══ INFORMATION PROVIDED
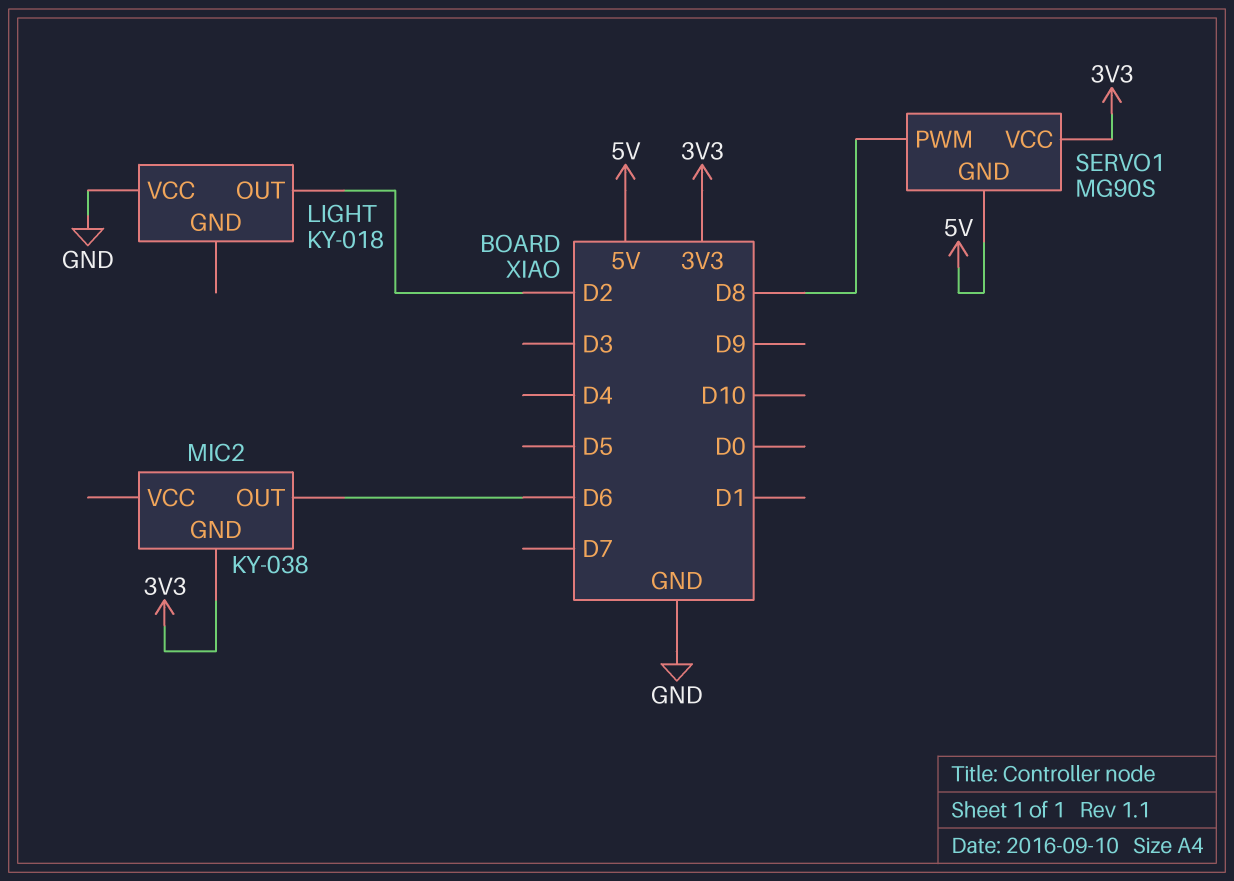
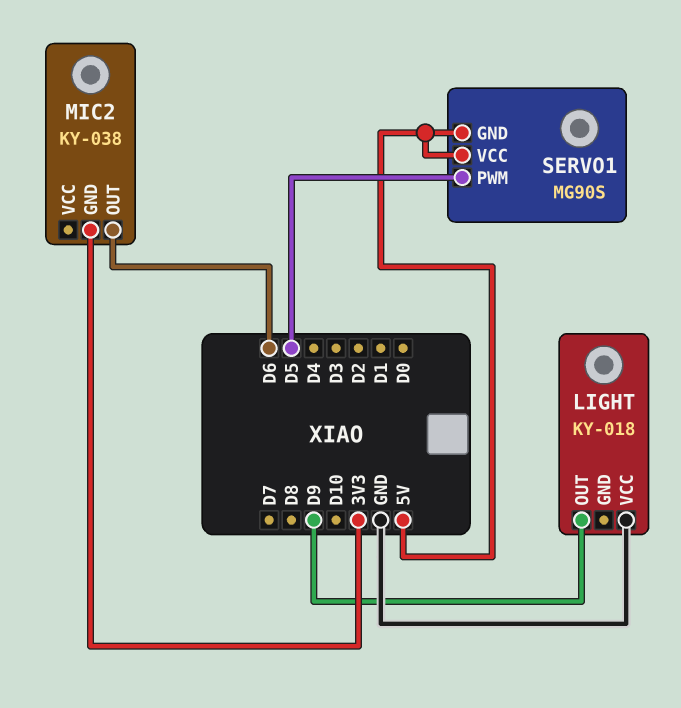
LIGHT pin OUT: D2 -> D9
SERVO1 pin PWM: D8 -> D5
SERVO1 pin VCC: 3V3 -> 5V

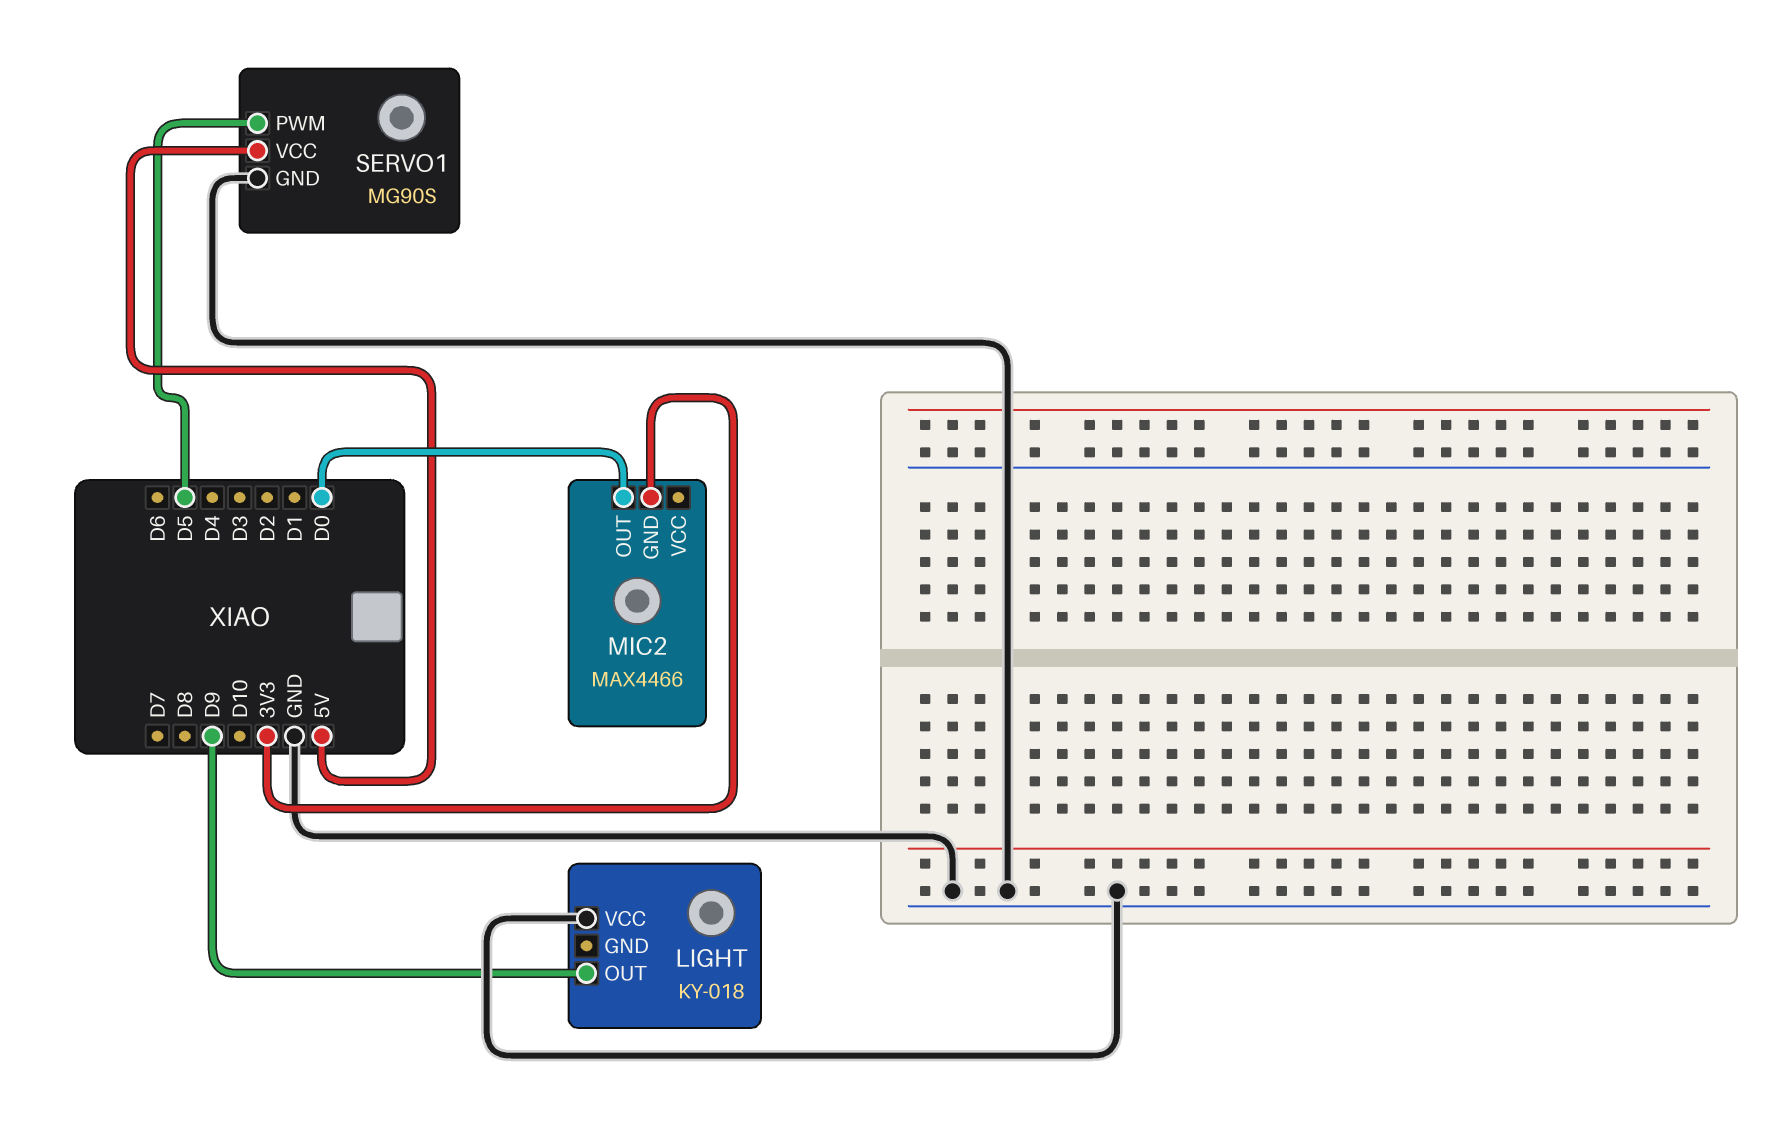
MIC2: KY-038 -> MAX4466
MIC2 pin OUT: D6 -> D0
SERVO1 pin GND: 5V -> GND

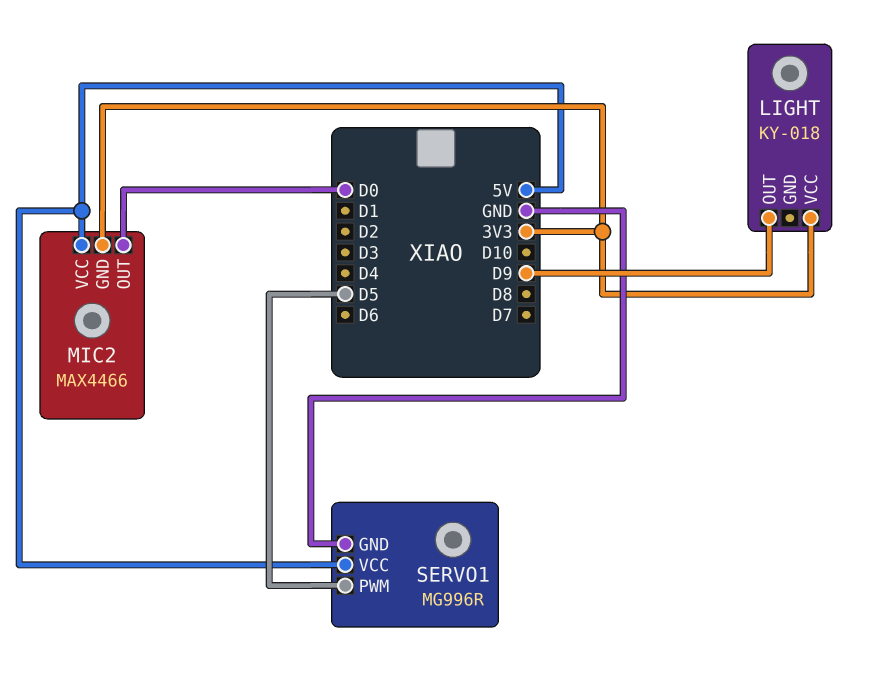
LIGHT pin VCC: GND -> 3V3
MIC2 pin VCC: none -> 5V
SERVO1: MG90S -> MG996R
════
WORK REQUEST: Your task is a word-for-word transcription of the entries, leaving out all pictures.

ANSWER BOX:
LIGHT pin OUT: D2 -> D9
SERVO1 pin PWM: D8 -> D5
SERVO1 pin VCC: 3V3 -> 5V

MIC2: KY-038 -> MAX4466
MIC2 pin OUT: D6 -> D0
SERVO1 pin GND: 5V -> GND

LIGHT pin VCC: GND -> 3V3
MIC2 pin VCC: none -> 5V
SERVO1: MG90S -> MG996R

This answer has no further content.